_Directions for this task_: Exactly as written, transcribe the lines that run from the one containing "[813, 131, 865, 189]" to the end of the records below.

*** Exercise data ***

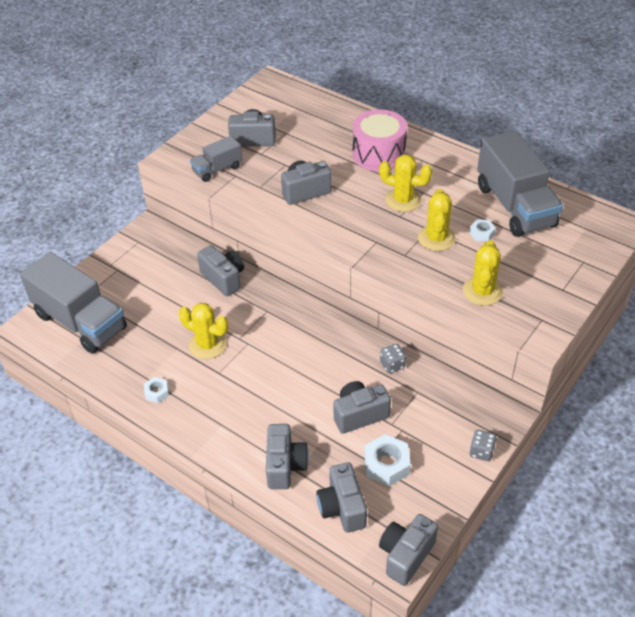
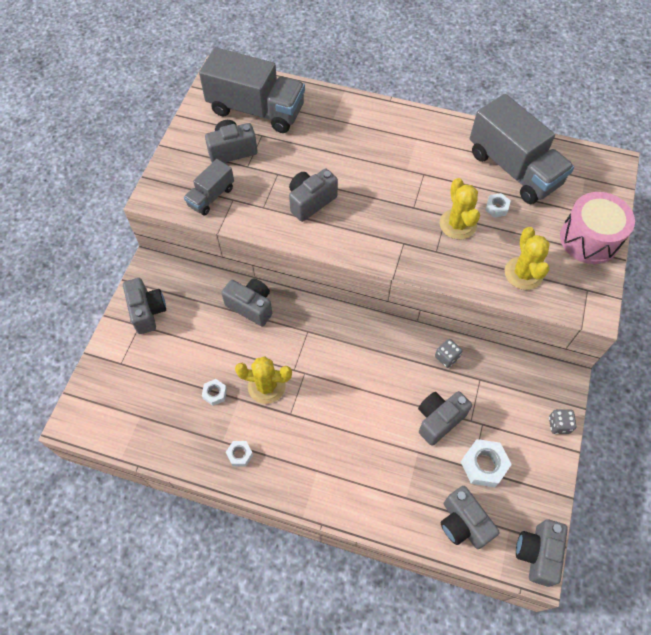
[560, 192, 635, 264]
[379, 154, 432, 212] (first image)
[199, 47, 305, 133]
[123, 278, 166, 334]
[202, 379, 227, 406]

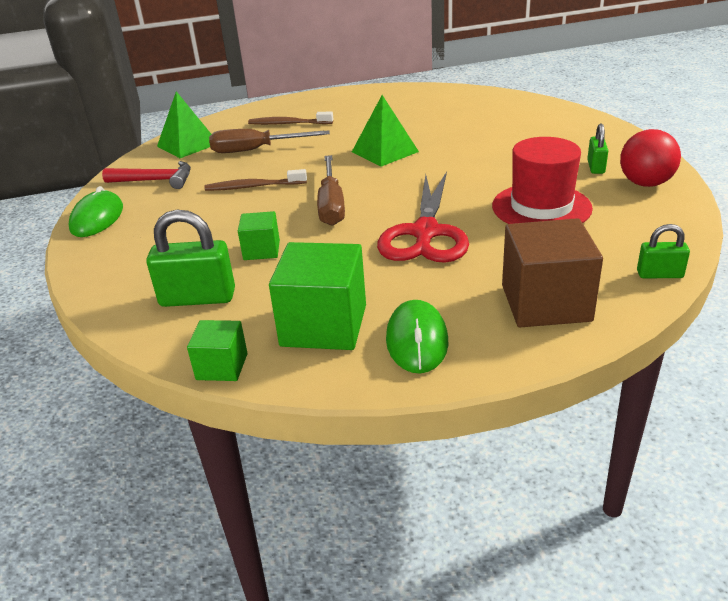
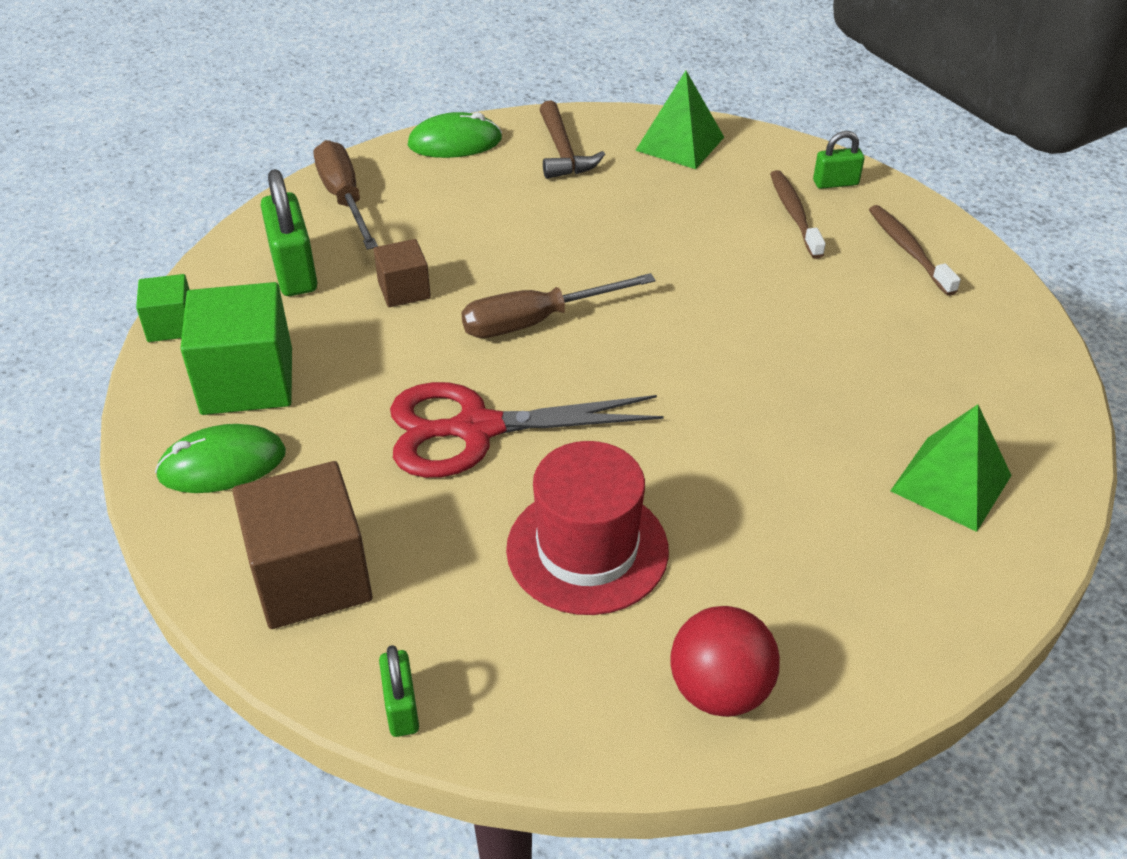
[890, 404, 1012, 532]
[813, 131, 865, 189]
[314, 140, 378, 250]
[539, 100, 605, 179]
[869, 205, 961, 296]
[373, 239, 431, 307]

***

_Task solution_:
[813, 131, 865, 189]
[314, 140, 378, 250]
[539, 100, 605, 179]
[869, 205, 961, 296]
[373, 239, 431, 307]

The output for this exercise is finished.